## Work request
Could each entry below be printed again exactly as given?

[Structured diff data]
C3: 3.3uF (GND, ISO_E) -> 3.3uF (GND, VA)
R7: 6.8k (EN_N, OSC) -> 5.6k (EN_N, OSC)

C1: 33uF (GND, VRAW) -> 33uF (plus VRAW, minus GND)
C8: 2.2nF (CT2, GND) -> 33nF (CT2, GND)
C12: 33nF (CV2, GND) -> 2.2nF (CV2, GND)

## Completed task
C3: 3.3uF (GND, ISO_E) -> 3.3uF (GND, VA)
R7: 6.8k (EN_N, OSC) -> 5.6k (EN_N, OSC)

C1: 33uF (GND, VRAW) -> 33uF (plus VRAW, minus GND)
C8: 2.2nF (CT2, GND) -> 33nF (CT2, GND)
C12: 33nF (CV2, GND) -> 2.2nF (CV2, GND)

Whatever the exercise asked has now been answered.